PROBLEM DESCRIPTION: Leaving pictures aside, restate exactly the lines of the data below, from the first one through the line that contains "All buildings are outlined.".

Entries taken from a collection

- Opening Delimiter -

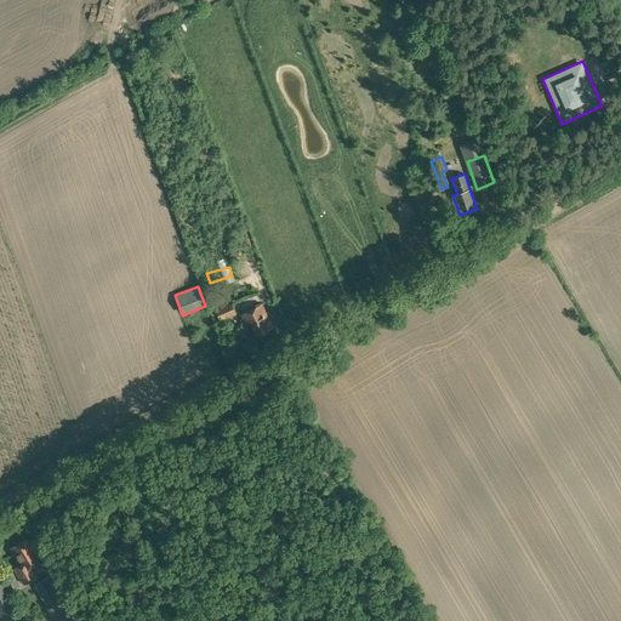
[(235,313),(231,303),(217,309),(215,305),(208,307),(215,320),(218,318),(220,320),(235,313)]
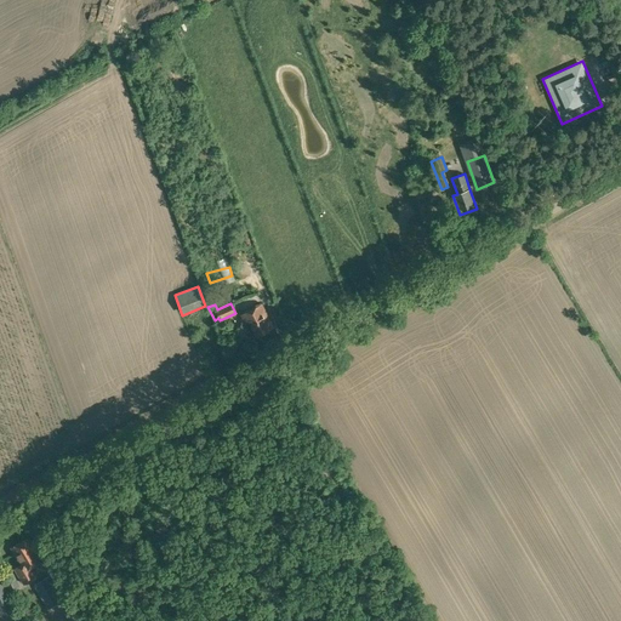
[(254,339),(274,328),(262,303),(241,314),(254,339)]
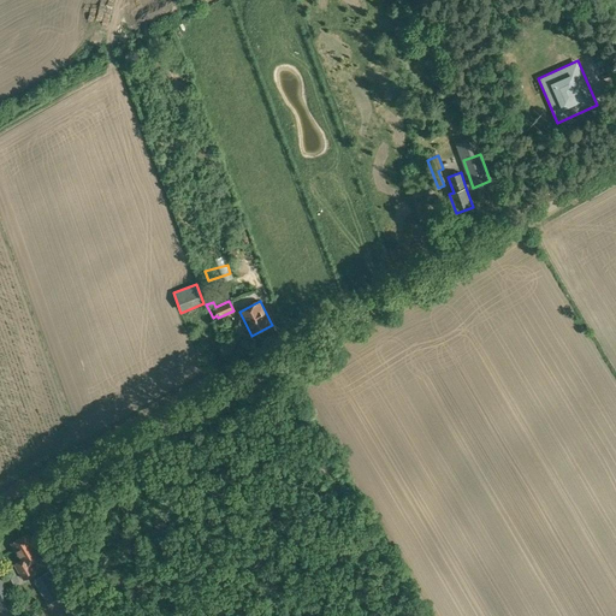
[(39,572),(33,562),(42,556),(29,533),(12,544),(21,560),(15,563),(23,580),(39,572)]
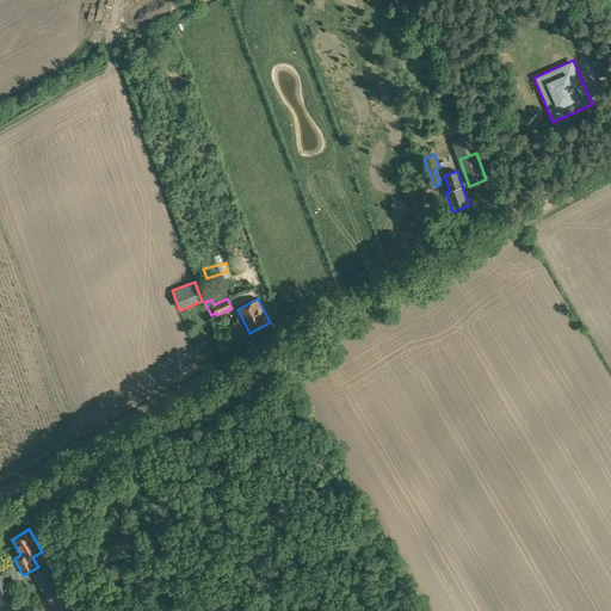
[(0,566),(0,603),(0,604),(13,599),(0,566)]
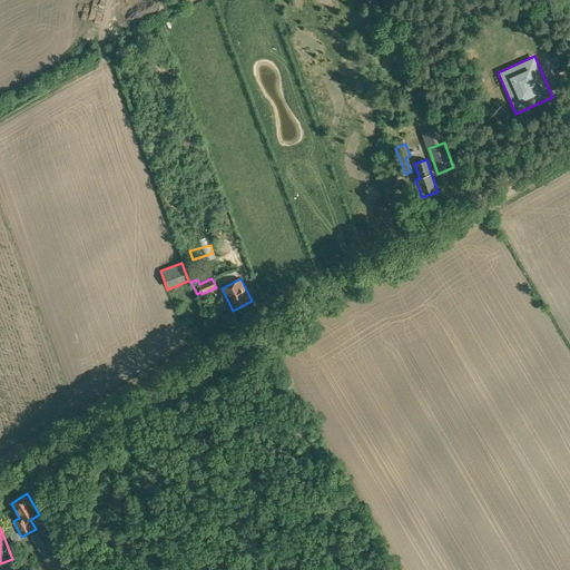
[(45,560),(59,551),(46,529),(30,537),(45,560)]
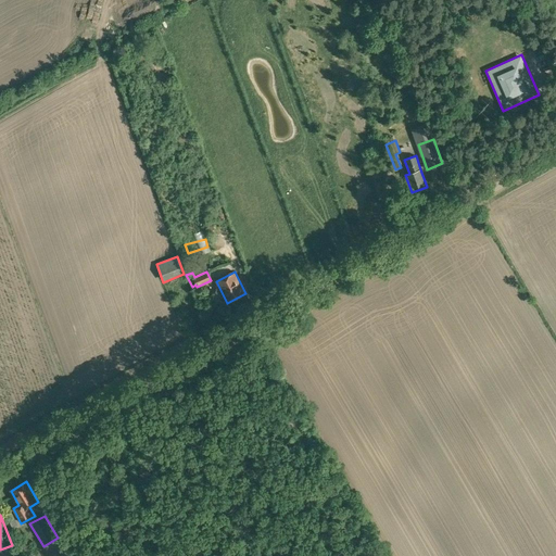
[(19,528),(14,517),(5,521),(10,531),(19,528)]
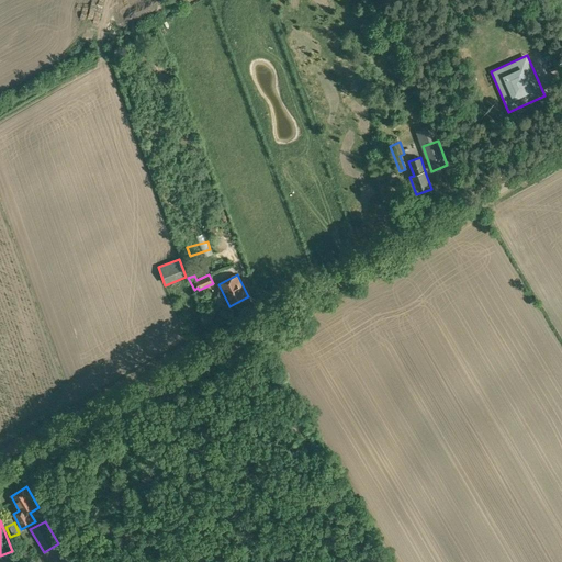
All buildings are outlined.
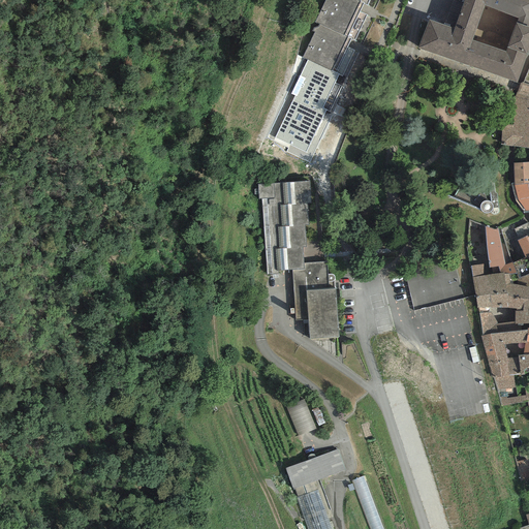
[(323,0),(314,22),(318,24),(317,26),(313,28),(312,30),(315,31),(303,58),(335,72),(351,38),(354,39),(367,14),(359,10),(364,0),(367,2),(367,0),(323,0)]
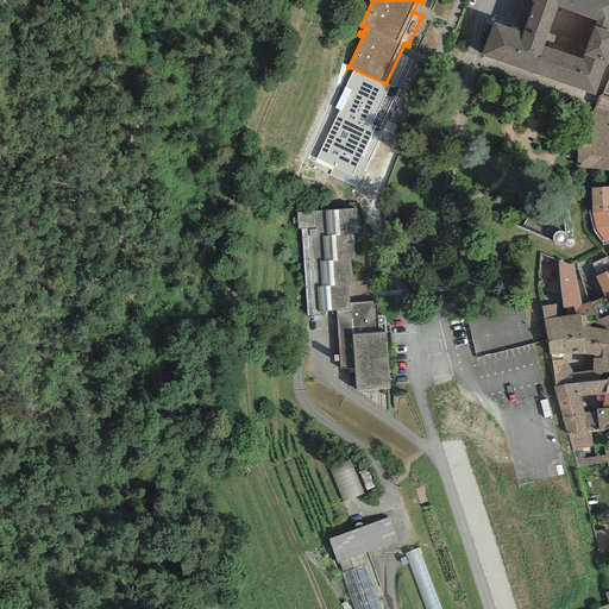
[(494,23),(482,55),(595,95),(608,54),(608,0),(533,0),(522,33),(494,23)]
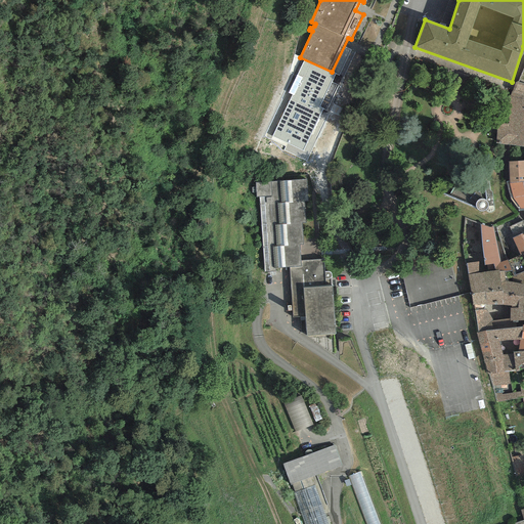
[(523,84),(516,82),(496,122),(495,143),(523,146),(523,84)]
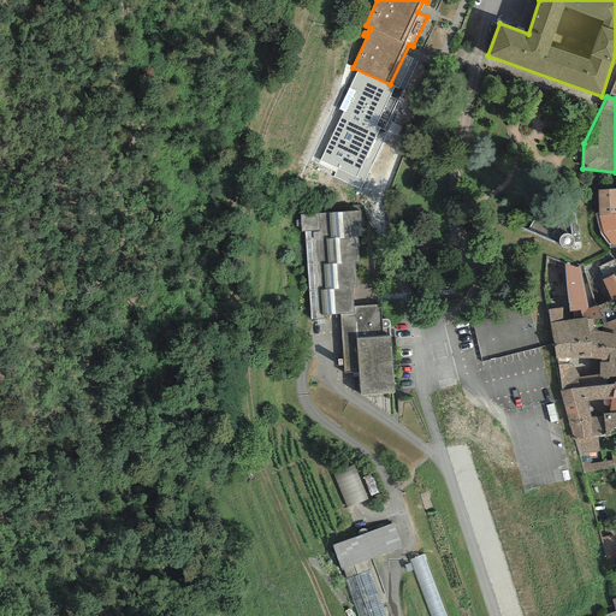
[(615,188),(598,190),(599,215),(615,213),(615,188)]
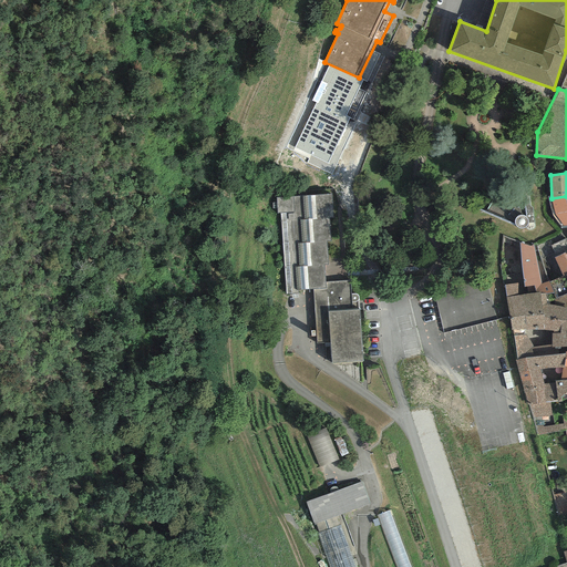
[(351,292),(350,280),(326,281),(325,264),(328,264),(326,239),(330,239),(328,216),(332,216),(330,194),(277,197),(278,213),(280,213),(287,292),(296,292),(296,289),(313,288),(318,342),(330,341),(331,362),(363,360),(359,297),(351,292)]
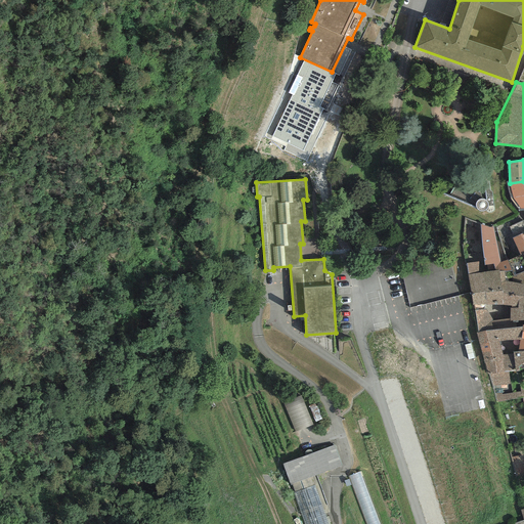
[(523,181),(510,183),(513,199),(521,211),(523,211),(523,210),(523,181)]
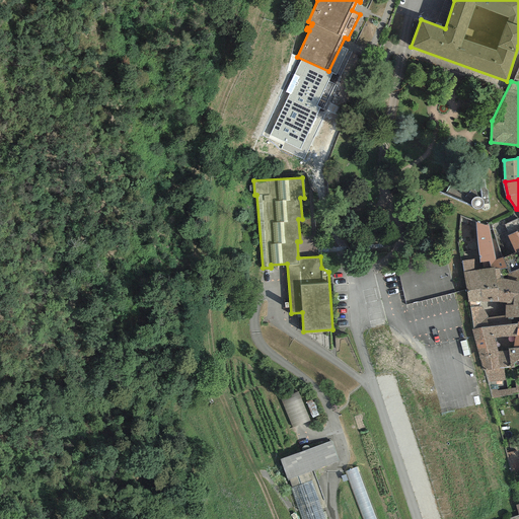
[(518,220),(518,219),(504,225),(509,235),(507,236),(515,252),(515,253),(518,251),(518,220)]
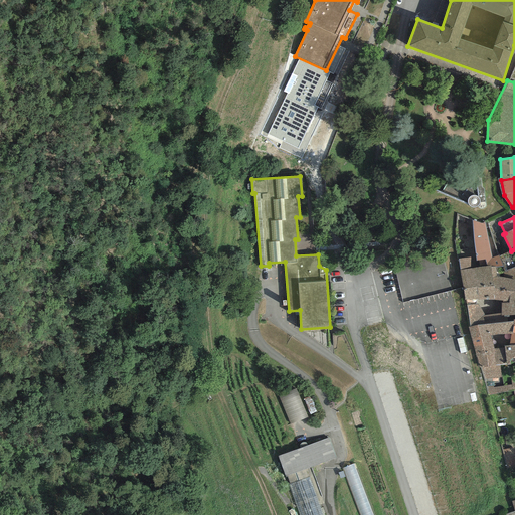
[(475,256),(459,259),(459,271),(491,265),(491,268),(496,267),(502,267),(499,256),(491,259),(485,223),(482,223),(472,221),(475,256)]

- Closing Delimiter -

RESULT BELOW:
[(235,313),(231,303),(217,309),(215,305),(208,307),(215,320),(218,318),(220,320),(235,313)]
[(254,339),(274,328),(262,303),(241,314),(254,339)]
[(39,572),(33,562),(42,556),(29,533),(12,544),(21,560),(15,563),(23,580),(39,572)]
[(0,566),(0,603),(0,604),(13,599),(0,566)]
[(45,560),(59,551),(46,529),(30,537),(45,560)]
[(19,528),(14,517),(5,521),(10,531),(19,528)]
All buildings are outlined.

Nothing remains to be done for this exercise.